Task description: Copy each line exactly, starting with the one that contains "SOIL pin AO: GP27 -> GP26" and stopping after the last line of the material below, with nothing else.

Given data:
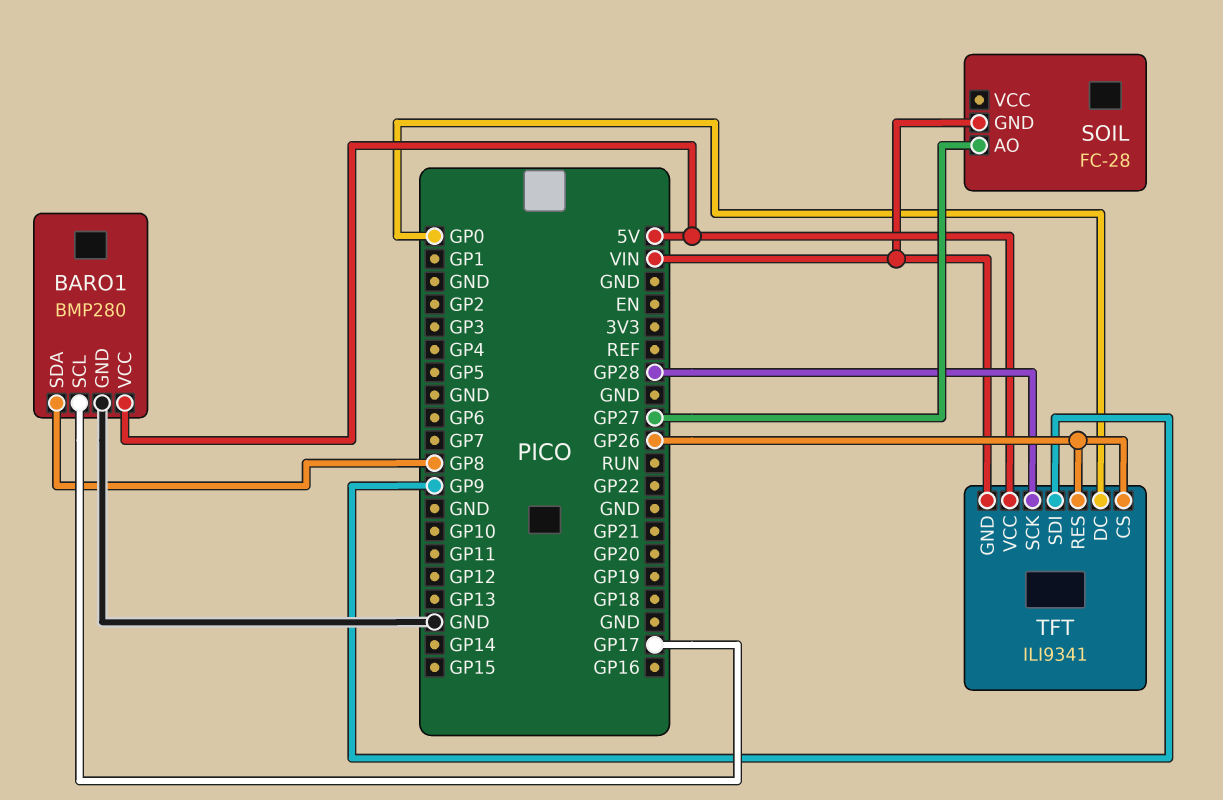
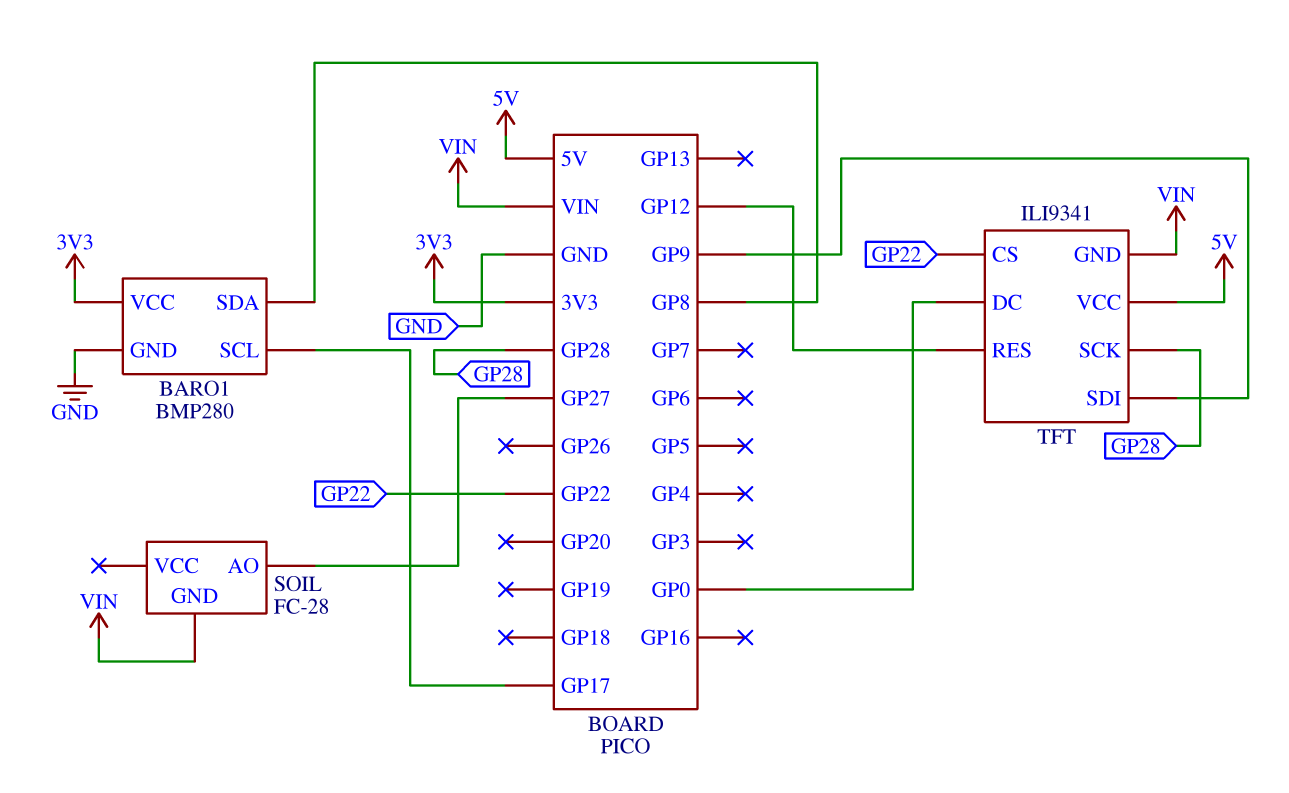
BARO1 pin VCC: 5V -> 3V3
TFT pin CS: GP26 -> GP22
TFT pin RES: GP26 -> GP12

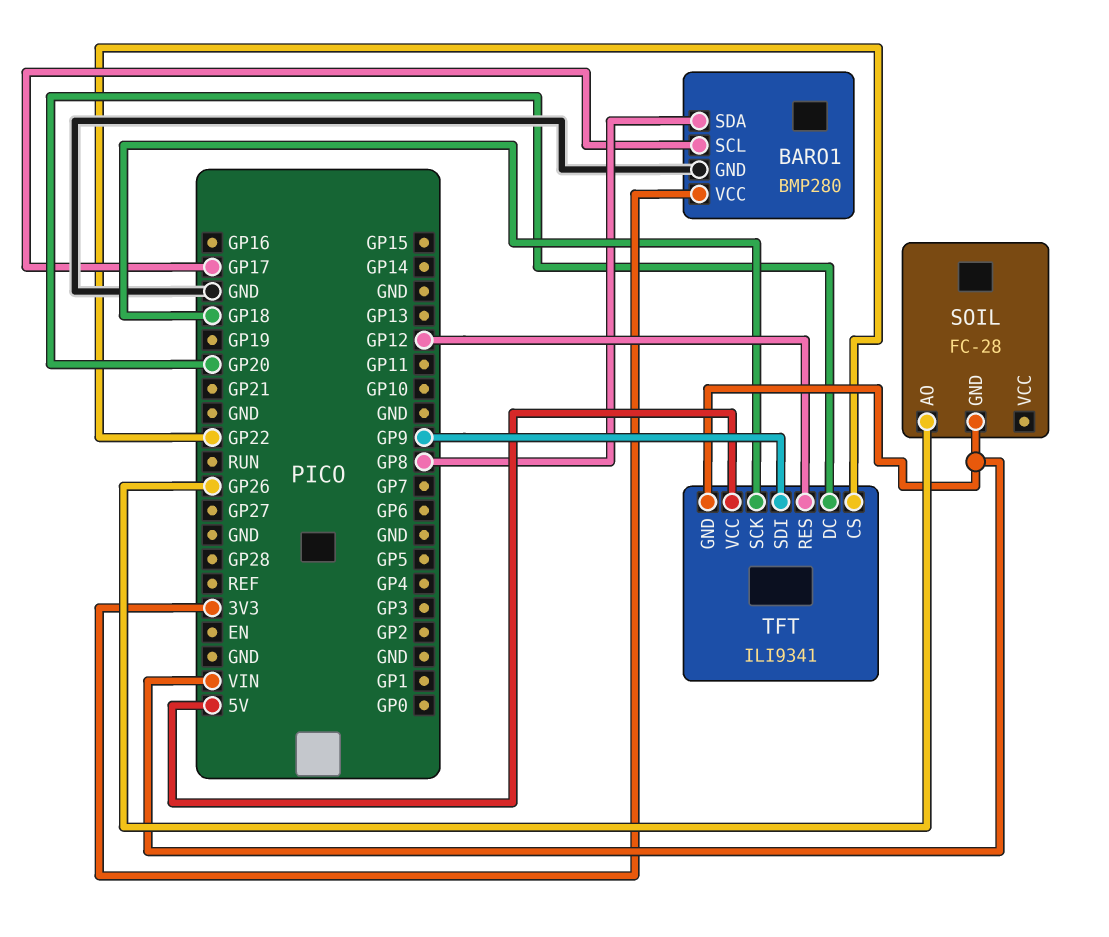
SOIL pin AO: GP27 -> GP26
TFT pin DC: GP0 -> GP20
TFT pin SCK: GP28 -> GP18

Answer space:
SOIL pin AO: GP27 -> GP26
TFT pin DC: GP0 -> GP20
TFT pin SCK: GP28 -> GP18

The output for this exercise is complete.